──────── Stored data

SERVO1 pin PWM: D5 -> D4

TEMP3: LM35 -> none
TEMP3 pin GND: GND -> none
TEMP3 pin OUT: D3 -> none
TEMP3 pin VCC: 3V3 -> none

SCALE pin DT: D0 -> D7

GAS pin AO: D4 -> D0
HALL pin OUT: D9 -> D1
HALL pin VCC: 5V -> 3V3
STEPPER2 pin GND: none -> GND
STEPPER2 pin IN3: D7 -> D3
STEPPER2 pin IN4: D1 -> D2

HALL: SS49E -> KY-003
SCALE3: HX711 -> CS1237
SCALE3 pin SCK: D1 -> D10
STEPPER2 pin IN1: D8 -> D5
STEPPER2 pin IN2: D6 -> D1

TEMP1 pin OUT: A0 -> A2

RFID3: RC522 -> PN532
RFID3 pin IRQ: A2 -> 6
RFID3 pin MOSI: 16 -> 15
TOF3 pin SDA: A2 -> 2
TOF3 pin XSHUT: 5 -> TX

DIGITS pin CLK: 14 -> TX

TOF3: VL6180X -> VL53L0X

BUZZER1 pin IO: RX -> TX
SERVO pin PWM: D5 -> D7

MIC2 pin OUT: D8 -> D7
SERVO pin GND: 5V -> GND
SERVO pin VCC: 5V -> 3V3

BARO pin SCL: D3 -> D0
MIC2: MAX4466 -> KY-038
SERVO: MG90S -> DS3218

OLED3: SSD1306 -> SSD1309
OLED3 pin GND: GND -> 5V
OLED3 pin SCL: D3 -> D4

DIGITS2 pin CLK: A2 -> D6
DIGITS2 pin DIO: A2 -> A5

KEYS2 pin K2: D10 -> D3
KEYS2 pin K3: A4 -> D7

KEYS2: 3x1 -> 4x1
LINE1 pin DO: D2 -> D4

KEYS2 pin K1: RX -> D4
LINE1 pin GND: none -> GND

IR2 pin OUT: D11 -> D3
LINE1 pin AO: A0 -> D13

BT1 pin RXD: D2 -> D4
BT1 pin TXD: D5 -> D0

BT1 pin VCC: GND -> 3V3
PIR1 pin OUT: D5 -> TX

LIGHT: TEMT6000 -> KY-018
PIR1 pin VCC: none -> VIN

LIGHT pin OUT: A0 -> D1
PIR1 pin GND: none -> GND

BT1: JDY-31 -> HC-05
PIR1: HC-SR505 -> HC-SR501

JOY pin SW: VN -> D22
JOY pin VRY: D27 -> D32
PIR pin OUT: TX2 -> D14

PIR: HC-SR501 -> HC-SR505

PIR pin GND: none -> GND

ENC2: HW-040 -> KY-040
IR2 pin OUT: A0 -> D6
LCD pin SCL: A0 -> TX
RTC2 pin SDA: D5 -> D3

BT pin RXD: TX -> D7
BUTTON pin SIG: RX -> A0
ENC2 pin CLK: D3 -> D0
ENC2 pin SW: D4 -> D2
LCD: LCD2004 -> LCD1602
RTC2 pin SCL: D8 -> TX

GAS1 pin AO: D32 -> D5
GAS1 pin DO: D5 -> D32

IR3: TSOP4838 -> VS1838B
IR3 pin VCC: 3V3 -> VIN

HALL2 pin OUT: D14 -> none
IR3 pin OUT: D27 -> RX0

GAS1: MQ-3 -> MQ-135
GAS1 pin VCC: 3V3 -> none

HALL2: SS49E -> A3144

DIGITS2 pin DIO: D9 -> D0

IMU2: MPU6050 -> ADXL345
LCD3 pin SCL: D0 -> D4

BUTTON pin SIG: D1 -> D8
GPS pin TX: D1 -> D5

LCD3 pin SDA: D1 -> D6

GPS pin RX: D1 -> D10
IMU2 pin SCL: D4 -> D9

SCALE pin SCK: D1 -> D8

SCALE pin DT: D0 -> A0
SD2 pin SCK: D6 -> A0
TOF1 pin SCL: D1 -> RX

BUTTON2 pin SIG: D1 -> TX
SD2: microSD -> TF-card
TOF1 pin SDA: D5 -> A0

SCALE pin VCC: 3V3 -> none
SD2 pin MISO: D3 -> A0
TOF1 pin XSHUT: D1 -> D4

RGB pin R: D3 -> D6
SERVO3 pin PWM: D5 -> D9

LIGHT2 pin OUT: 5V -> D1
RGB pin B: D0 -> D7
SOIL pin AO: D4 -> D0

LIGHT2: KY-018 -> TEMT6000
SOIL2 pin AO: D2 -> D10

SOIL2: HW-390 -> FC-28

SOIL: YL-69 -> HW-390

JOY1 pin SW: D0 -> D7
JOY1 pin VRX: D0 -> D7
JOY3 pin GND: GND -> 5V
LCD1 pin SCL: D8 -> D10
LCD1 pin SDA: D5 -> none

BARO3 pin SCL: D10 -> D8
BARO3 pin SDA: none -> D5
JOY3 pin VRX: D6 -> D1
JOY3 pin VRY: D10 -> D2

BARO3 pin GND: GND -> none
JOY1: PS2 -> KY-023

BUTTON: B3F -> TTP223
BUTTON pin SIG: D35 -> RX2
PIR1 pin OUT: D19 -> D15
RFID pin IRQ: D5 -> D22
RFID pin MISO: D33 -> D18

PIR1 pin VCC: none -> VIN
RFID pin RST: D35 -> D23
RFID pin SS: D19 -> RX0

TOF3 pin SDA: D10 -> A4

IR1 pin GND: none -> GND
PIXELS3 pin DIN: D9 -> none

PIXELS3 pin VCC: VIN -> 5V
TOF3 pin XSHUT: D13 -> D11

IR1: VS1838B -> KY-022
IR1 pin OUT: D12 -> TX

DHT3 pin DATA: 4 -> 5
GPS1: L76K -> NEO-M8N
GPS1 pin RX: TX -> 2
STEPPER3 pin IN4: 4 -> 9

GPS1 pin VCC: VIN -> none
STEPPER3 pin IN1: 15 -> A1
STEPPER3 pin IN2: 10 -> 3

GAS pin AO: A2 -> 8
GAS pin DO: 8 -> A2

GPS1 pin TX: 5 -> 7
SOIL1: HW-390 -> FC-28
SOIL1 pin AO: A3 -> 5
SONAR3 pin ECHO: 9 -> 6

────────────────

**Work instruction:** From the listing above, reproduce all the lines exactly.

**Exercise output:**
SERVO1 pin PWM: D5 -> D4

TEMP3: LM35 -> none
TEMP3 pin GND: GND -> none
TEMP3 pin OUT: D3 -> none
TEMP3 pin VCC: 3V3 -> none

SCALE pin DT: D0 -> D7

GAS pin AO: D4 -> D0
HALL pin OUT: D9 -> D1
HALL pin VCC: 5V -> 3V3
STEPPER2 pin GND: none -> GND
STEPPER2 pin IN3: D7 -> D3
STEPPER2 pin IN4: D1 -> D2

HALL: SS49E -> KY-003
SCALE3: HX711 -> CS1237
SCALE3 pin SCK: D1 -> D10
STEPPER2 pin IN1: D8 -> D5
STEPPER2 pin IN2: D6 -> D1

TEMP1 pin OUT: A0 -> A2

RFID3: RC522 -> PN532
RFID3 pin IRQ: A2 -> 6
RFID3 pin MOSI: 16 -> 15
TOF3 pin SDA: A2 -> 2
TOF3 pin XSHUT: 5 -> TX

DIGITS pin CLK: 14 -> TX

TOF3: VL6180X -> VL53L0X

BUZZER1 pin IO: RX -> TX
SERVO pin PWM: D5 -> D7

MIC2 pin OUT: D8 -> D7
SERVO pin GND: 5V -> GND
SERVO pin VCC: 5V -> 3V3

BARO pin SCL: D3 -> D0
MIC2: MAX4466 -> KY-038
SERVO: MG90S -> DS3218

OLED3: SSD1306 -> SSD1309
OLED3 pin GND: GND -> 5V
OLED3 pin SCL: D3 -> D4

DIGITS2 pin CLK: A2 -> D6
DIGITS2 pin DIO: A2 -> A5

KEYS2 pin K2: D10 -> D3
KEYS2 pin K3: A4 -> D7

KEYS2: 3x1 -> 4x1
LINE1 pin DO: D2 -> D4

KEYS2 pin K1: RX -> D4
LINE1 pin GND: none -> GND

IR2 pin OUT: D11 -> D3
LINE1 pin AO: A0 -> D13

BT1 pin RXD: D2 -> D4
BT1 pin TXD: D5 -> D0

BT1 pin VCC: GND -> 3V3
PIR1 pin OUT: D5 -> TX

LIGHT: TEMT6000 -> KY-018
PIR1 pin VCC: none -> VIN

LIGHT pin OUT: A0 -> D1
PIR1 pin GND: none -> GND

BT1: JDY-31 -> HC-05
PIR1: HC-SR505 -> HC-SR501

JOY pin SW: VN -> D22
JOY pin VRY: D27 -> D32
PIR pin OUT: TX2 -> D14

PIR: HC-SR501 -> HC-SR505

PIR pin GND: none -> GND

ENC2: HW-040 -> KY-040
IR2 pin OUT: A0 -> D6
LCD pin SCL: A0 -> TX
RTC2 pin SDA: D5 -> D3

BT pin RXD: TX -> D7
BUTTON pin SIG: RX -> A0
ENC2 pin CLK: D3 -> D0
ENC2 pin SW: D4 -> D2
LCD: LCD2004 -> LCD1602
RTC2 pin SCL: D8 -> TX

GAS1 pin AO: D32 -> D5
GAS1 pin DO: D5 -> D32

IR3: TSOP4838 -> VS1838B
IR3 pin VCC: 3V3 -> VIN

HALL2 pin OUT: D14 -> none
IR3 pin OUT: D27 -> RX0

GAS1: MQ-3 -> MQ-135
GAS1 pin VCC: 3V3 -> none

HALL2: SS49E -> A3144

DIGITS2 pin DIO: D9 -> D0

IMU2: MPU6050 -> ADXL345
LCD3 pin SCL: D0 -> D4

BUTTON pin SIG: D1 -> D8
GPS pin TX: D1 -> D5

LCD3 pin SDA: D1 -> D6

GPS pin RX: D1 -> D10
IMU2 pin SCL: D4 -> D9

SCALE pin SCK: D1 -> D8

SCALE pin DT: D0 -> A0
SD2 pin SCK: D6 -> A0
TOF1 pin SCL: D1 -> RX

BUTTON2 pin SIG: D1 -> TX
SD2: microSD -> TF-card
TOF1 pin SDA: D5 -> A0

SCALE pin VCC: 3V3 -> none
SD2 pin MISO: D3 -> A0
TOF1 pin XSHUT: D1 -> D4

RGB pin R: D3 -> D6
SERVO3 pin PWM: D5 -> D9

LIGHT2 pin OUT: 5V -> D1
RGB pin B: D0 -> D7
SOIL pin AO: D4 -> D0

LIGHT2: KY-018 -> TEMT6000
SOIL2 pin AO: D2 -> D10

SOIL2: HW-390 -> FC-28

SOIL: YL-69 -> HW-390

JOY1 pin SW: D0 -> D7
JOY1 pin VRX: D0 -> D7
JOY3 pin GND: GND -> 5V
LCD1 pin SCL: D8 -> D10
LCD1 pin SDA: D5 -> none

BARO3 pin SCL: D10 -> D8
BARO3 pin SDA: none -> D5
JOY3 pin VRX: D6 -> D1
JOY3 pin VRY: D10 -> D2

BARO3 pin GND: GND -> none
JOY1: PS2 -> KY-023

BUTTON: B3F -> TTP223
BUTTON pin SIG: D35 -> RX2
PIR1 pin OUT: D19 -> D15
RFID pin IRQ: D5 -> D22
RFID pin MISO: D33 -> D18

PIR1 pin VCC: none -> VIN
RFID pin RST: D35 -> D23
RFID pin SS: D19 -> RX0

TOF3 pin SDA: D10 -> A4

IR1 pin GND: none -> GND
PIXELS3 pin DIN: D9 -> none

PIXELS3 pin VCC: VIN -> 5V
TOF3 pin XSHUT: D13 -> D11

IR1: VS1838B -> KY-022
IR1 pin OUT: D12 -> TX

DHT3 pin DATA: 4 -> 5
GPS1: L76K -> NEO-M8N
GPS1 pin RX: TX -> 2
STEPPER3 pin IN4: 4 -> 9

GPS1 pin VCC: VIN -> none
STEPPER3 pin IN1: 15 -> A1
STEPPER3 pin IN2: 10 -> 3

GAS pin AO: A2 -> 8
GAS pin DO: 8 -> A2

GPS1 pin TX: 5 -> 7
SOIL1: HW-390 -> FC-28
SOIL1 pin AO: A3 -> 5
SONAR3 pin ECHO: 9 -> 6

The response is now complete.